→ **Exercise directions**
Please print, exactly, only the lines in the entries below from the line that has "purple soap dispenser: 7 -> 8" through the line that has "red rocket: 4 -> 3". Pictures don't go in.

***** Data records *****

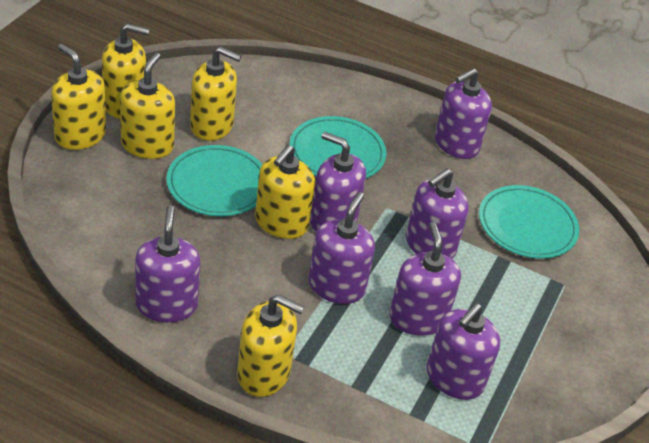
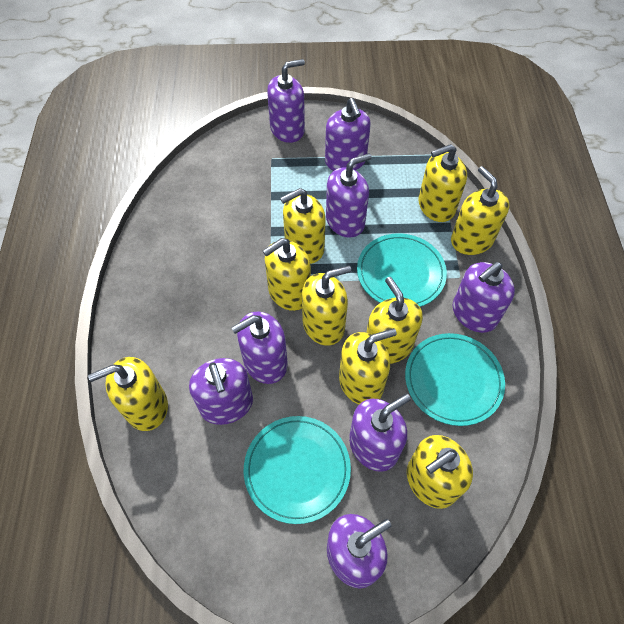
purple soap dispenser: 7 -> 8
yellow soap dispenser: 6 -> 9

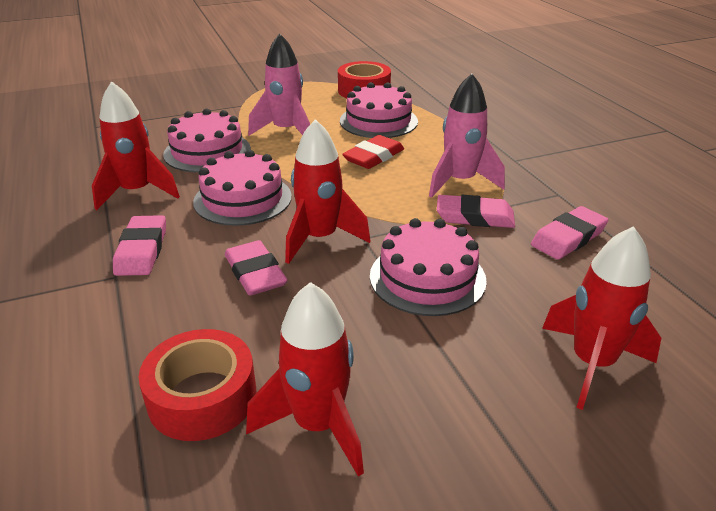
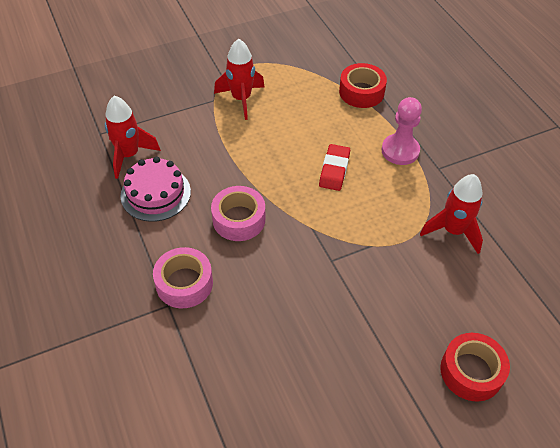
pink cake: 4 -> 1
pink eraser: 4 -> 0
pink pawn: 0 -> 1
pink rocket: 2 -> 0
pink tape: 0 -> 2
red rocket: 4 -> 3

*****
***** Data records *****

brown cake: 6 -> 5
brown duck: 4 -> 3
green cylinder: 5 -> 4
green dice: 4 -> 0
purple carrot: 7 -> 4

*****
***** Data records *****

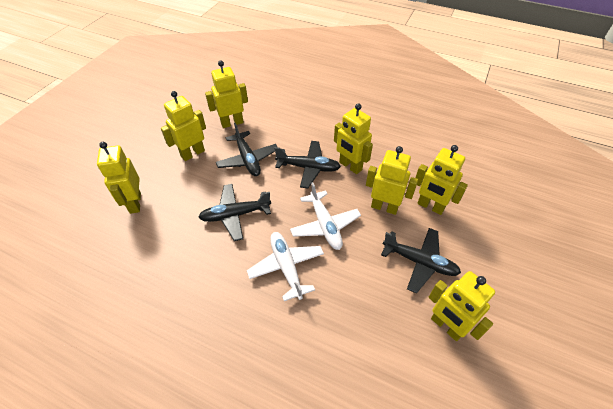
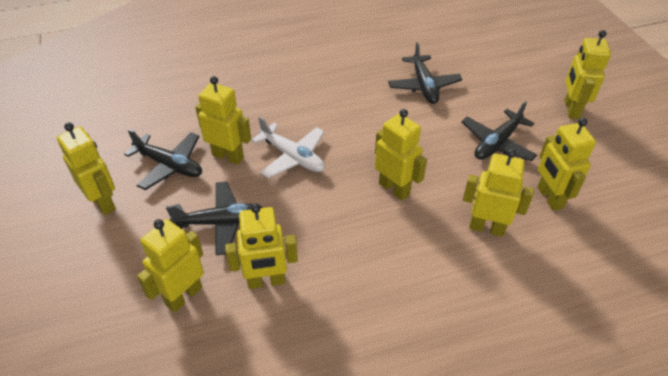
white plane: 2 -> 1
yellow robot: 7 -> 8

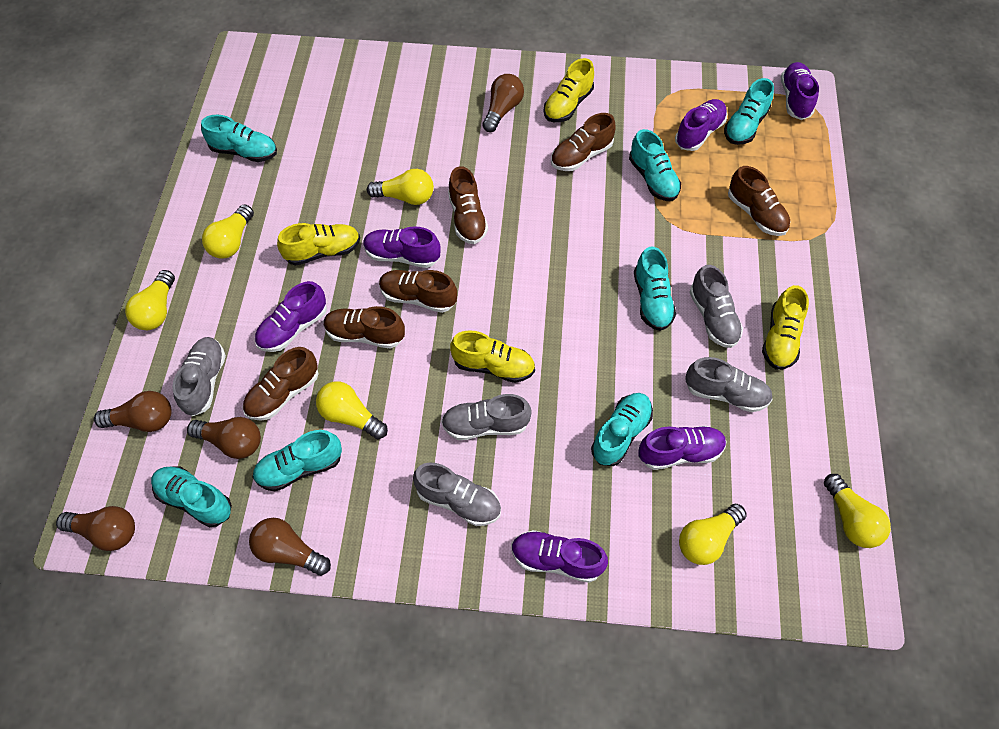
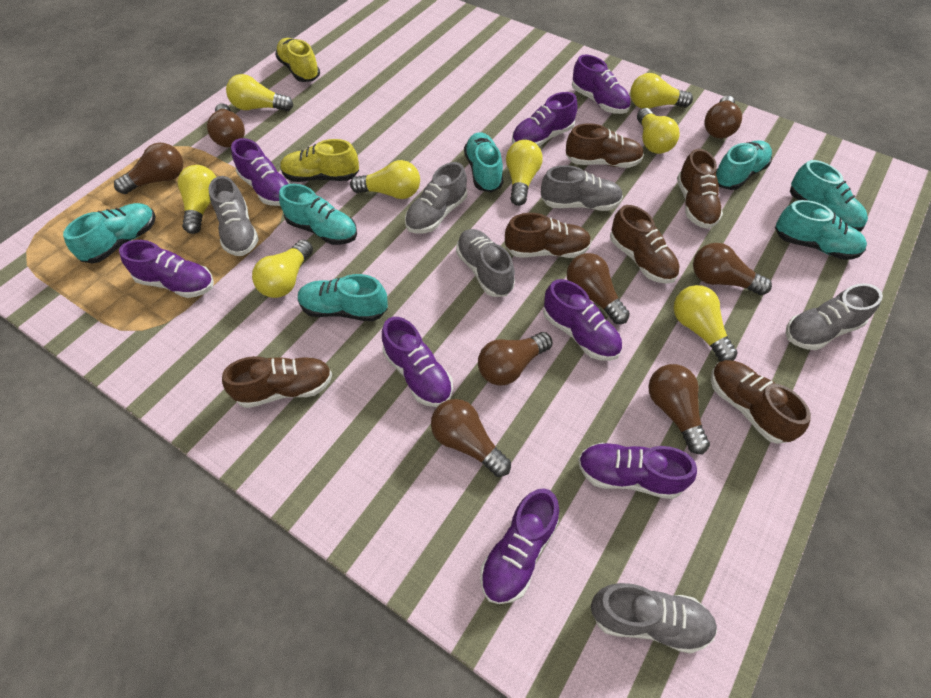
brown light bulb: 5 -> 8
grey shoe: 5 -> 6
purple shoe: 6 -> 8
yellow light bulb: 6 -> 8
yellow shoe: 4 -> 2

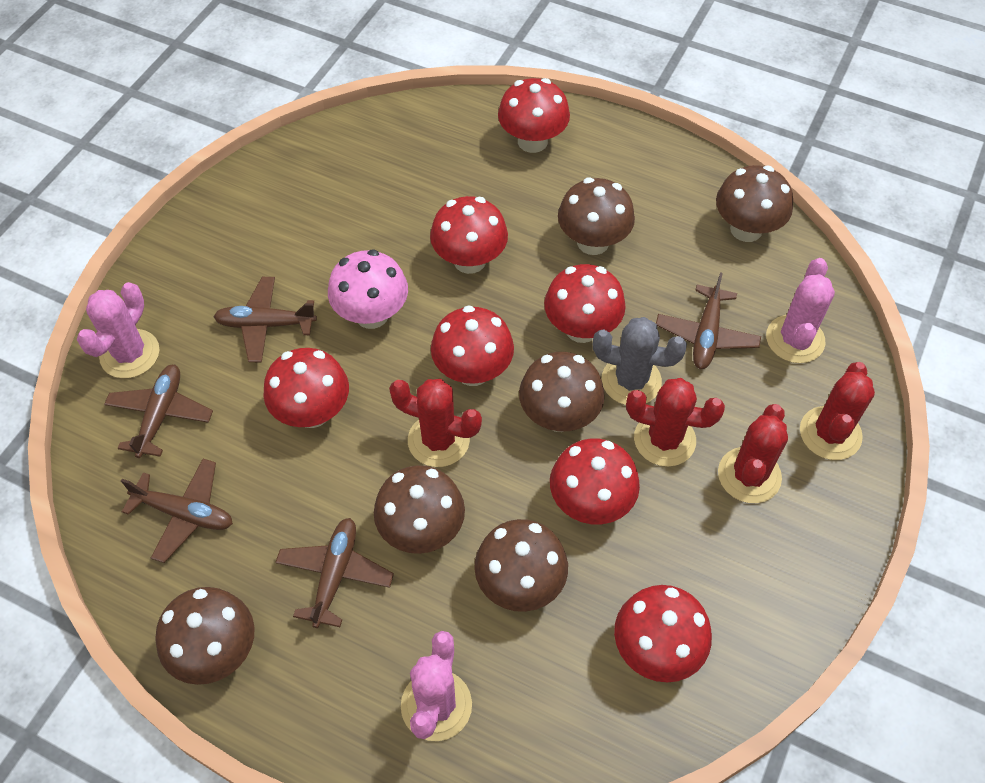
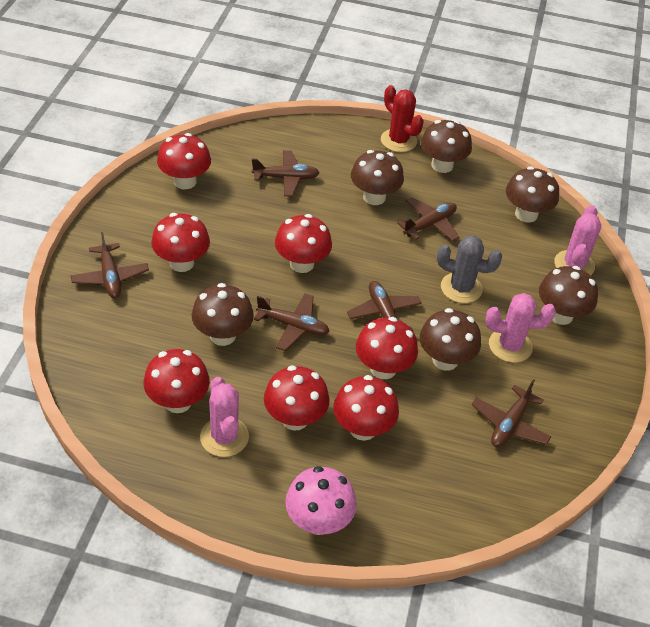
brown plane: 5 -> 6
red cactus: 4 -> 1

*****

→ **Answer to the problem**
purple soap dispenser: 7 -> 8
yellow soap dispenser: 6 -> 9

pink cake: 4 -> 1
pink eraser: 4 -> 0
pink pawn: 0 -> 1
pink rocket: 2 -> 0
pink tape: 0 -> 2
red rocket: 4 -> 3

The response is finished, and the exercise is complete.